**What you are asked to do**
The entries that follow should be repeated exactly, with no pictures kept.

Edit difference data
----------------

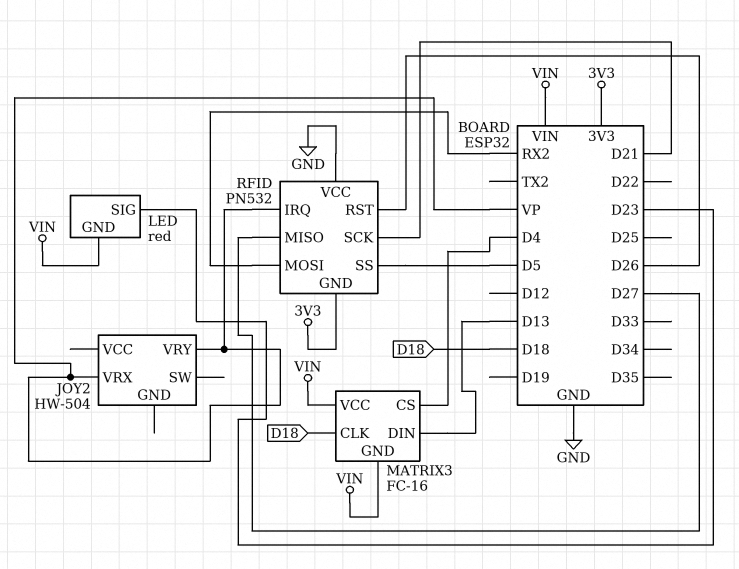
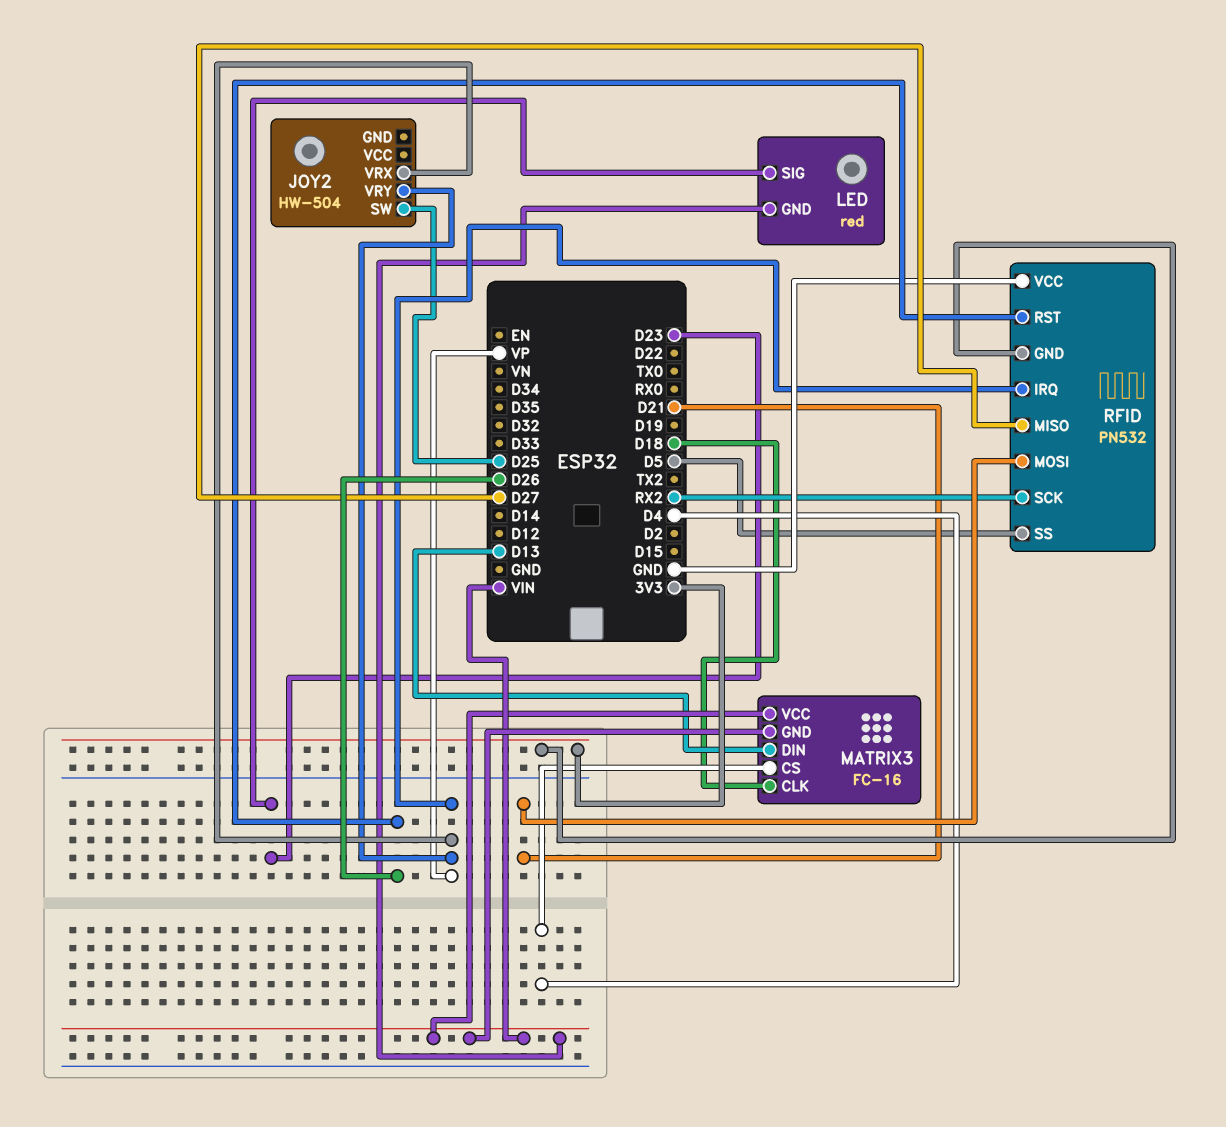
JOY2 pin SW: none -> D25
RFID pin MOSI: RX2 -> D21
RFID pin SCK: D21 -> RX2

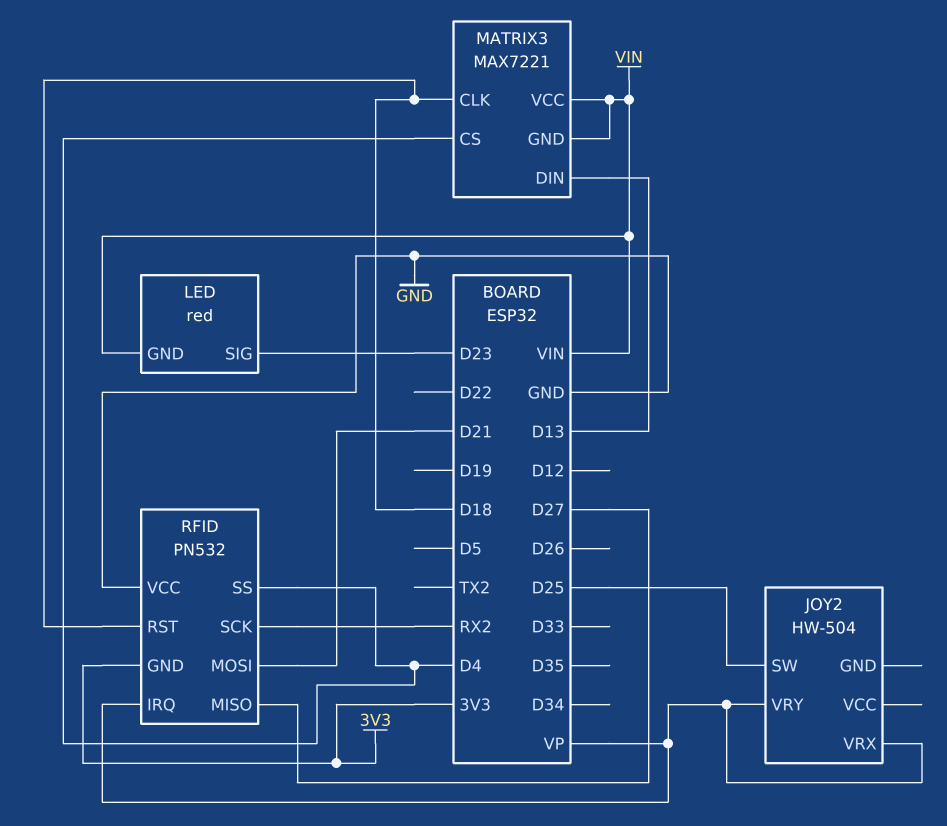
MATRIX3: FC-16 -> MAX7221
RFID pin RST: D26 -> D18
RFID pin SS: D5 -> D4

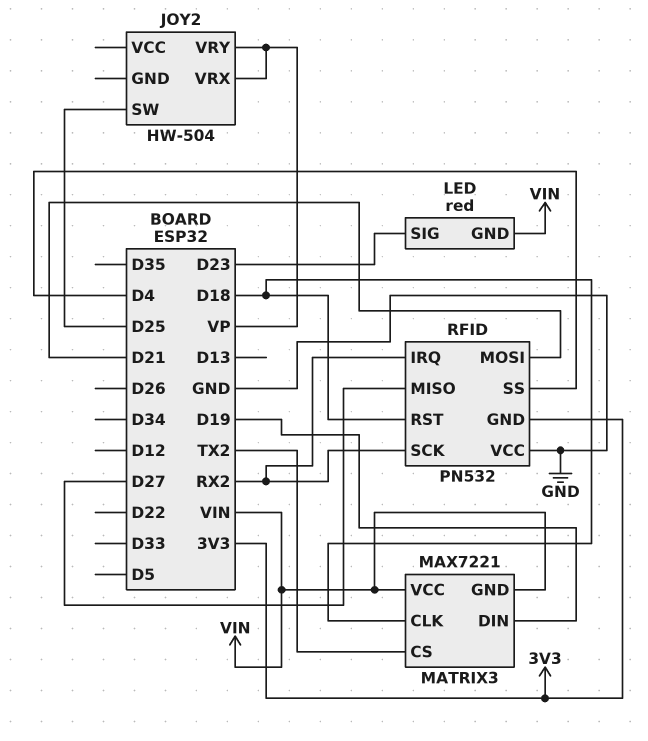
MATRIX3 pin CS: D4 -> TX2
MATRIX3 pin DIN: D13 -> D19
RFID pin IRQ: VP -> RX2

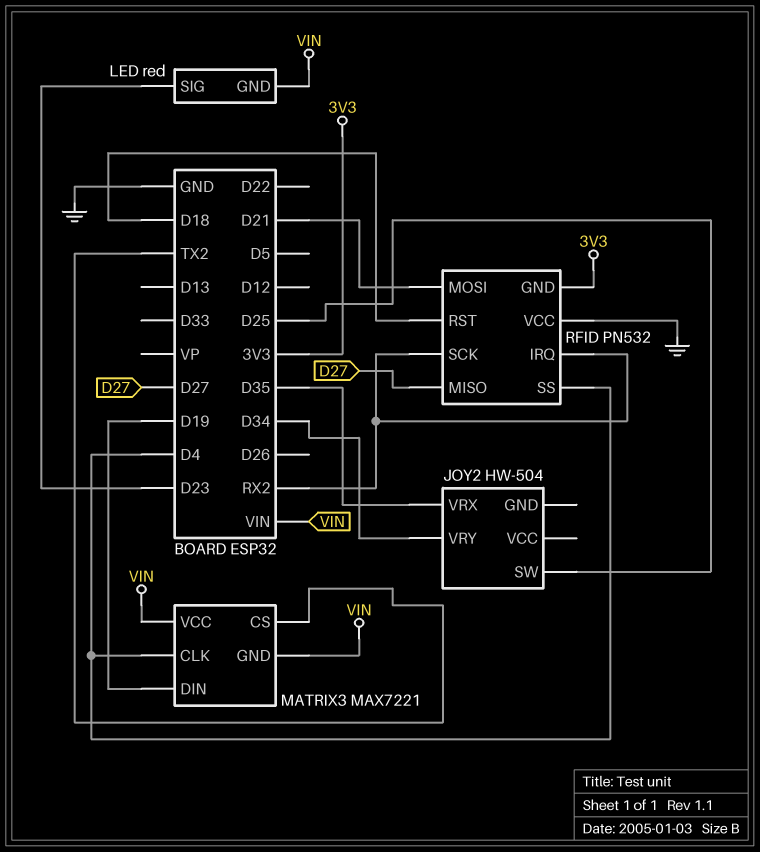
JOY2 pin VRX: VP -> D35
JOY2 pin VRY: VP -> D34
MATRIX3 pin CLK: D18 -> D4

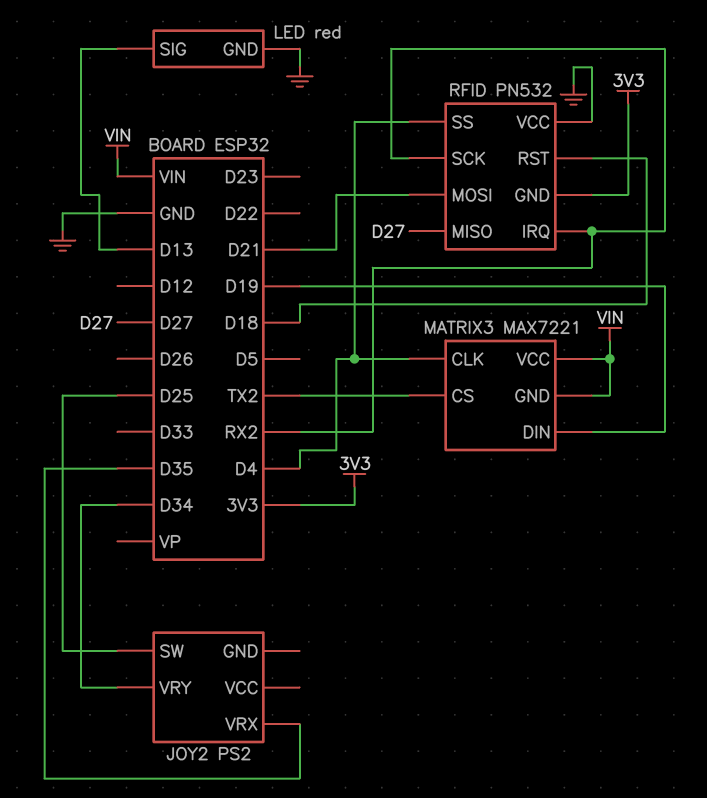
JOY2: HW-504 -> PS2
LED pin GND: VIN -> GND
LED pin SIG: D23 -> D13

----------------

**Answer to the exercise**
JOY2 pin SW: none -> D25
RFID pin MOSI: RX2 -> D21
RFID pin SCK: D21 -> RX2

MATRIX3: FC-16 -> MAX7221
RFID pin RST: D26 -> D18
RFID pin SS: D5 -> D4

MATRIX3 pin CS: D4 -> TX2
MATRIX3 pin DIN: D13 -> D19
RFID pin IRQ: VP -> RX2

JOY2 pin VRX: VP -> D35
JOY2 pin VRY: VP -> D34
MATRIX3 pin CLK: D18 -> D4

JOY2: HW-504 -> PS2
LED pin GND: VIN -> GND
LED pin SIG: D23 -> D13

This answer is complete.